**REQUIRED WORK**
Given the records below, set each one down again exactly as it reads.

**DATA SUPPLIED**

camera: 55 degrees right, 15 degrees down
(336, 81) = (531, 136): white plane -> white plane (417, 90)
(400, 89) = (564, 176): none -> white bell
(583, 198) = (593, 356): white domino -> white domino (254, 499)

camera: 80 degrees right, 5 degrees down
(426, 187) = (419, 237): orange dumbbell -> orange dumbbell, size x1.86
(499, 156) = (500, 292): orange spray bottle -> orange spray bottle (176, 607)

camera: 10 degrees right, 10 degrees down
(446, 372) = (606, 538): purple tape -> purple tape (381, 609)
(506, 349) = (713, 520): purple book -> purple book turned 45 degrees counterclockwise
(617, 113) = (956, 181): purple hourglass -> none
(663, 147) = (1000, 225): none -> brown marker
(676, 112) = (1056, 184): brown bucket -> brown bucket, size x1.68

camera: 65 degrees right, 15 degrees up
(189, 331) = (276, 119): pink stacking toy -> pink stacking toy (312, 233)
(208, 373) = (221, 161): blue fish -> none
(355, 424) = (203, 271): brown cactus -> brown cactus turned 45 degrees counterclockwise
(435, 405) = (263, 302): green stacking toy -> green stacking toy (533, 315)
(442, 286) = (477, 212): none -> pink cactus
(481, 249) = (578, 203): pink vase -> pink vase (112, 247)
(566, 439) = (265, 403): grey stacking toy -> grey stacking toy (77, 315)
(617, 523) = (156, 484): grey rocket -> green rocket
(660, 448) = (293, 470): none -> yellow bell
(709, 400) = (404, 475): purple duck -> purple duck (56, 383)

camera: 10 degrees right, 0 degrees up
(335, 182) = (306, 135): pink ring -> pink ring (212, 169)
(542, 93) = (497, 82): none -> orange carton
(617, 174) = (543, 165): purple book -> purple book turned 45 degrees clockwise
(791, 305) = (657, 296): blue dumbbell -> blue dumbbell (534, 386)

**RESULT FOR THIS TASK**
camera: 55 degrees right, 15 degrees down
(336, 81) = (531, 136): white plane -> white plane (417, 90)
(400, 89) = (564, 176): none -> white bell
(583, 198) = (593, 356): white domino -> white domino (254, 499)

camera: 80 degrees right, 5 degrees down
(426, 187) = (419, 237): orange dumbbell -> orange dumbbell, size x1.86
(499, 156) = (500, 292): orange spray bottle -> orange spray bottle (176, 607)

camera: 10 degrees right, 10 degrees down
(446, 372) = (606, 538): purple tape -> purple tape (381, 609)
(506, 349) = (713, 520): purple book -> purple book turned 45 degrees counterclockwise
(617, 113) = (956, 181): purple hourglass -> none
(663, 147) = (1000, 225): none -> brown marker
(676, 112) = (1056, 184): brown bucket -> brown bucket, size x1.68

camera: 65 degrees right, 15 degrees up
(189, 331) = (276, 119): pink stacking toy -> pink stacking toy (312, 233)
(208, 373) = (221, 161): blue fish -> none
(355, 424) = (203, 271): brown cactus -> brown cactus turned 45 degrees counterclockwise
(435, 405) = (263, 302): green stacking toy -> green stacking toy (533, 315)
(442, 286) = (477, 212): none -> pink cactus
(481, 249) = (578, 203): pink vase -> pink vase (112, 247)
(566, 439) = (265, 403): grey stacking toy -> grey stacking toy (77, 315)
(617, 523) = (156, 484): grey rocket -> green rocket
(660, 448) = (293, 470): none -> yellow bell
(709, 400) = (404, 475): purple duck -> purple duck (56, 383)

camera: 10 degrees right, 0 degrees up
(335, 182) = (306, 135): pink ring -> pink ring (212, 169)
(542, 93) = (497, 82): none -> orange carton
(617, 174) = (543, 165): purple book -> purple book turned 45 degrees clockwise
(791, 305) = (657, 296): blue dumbbell -> blue dumbbell (534, 386)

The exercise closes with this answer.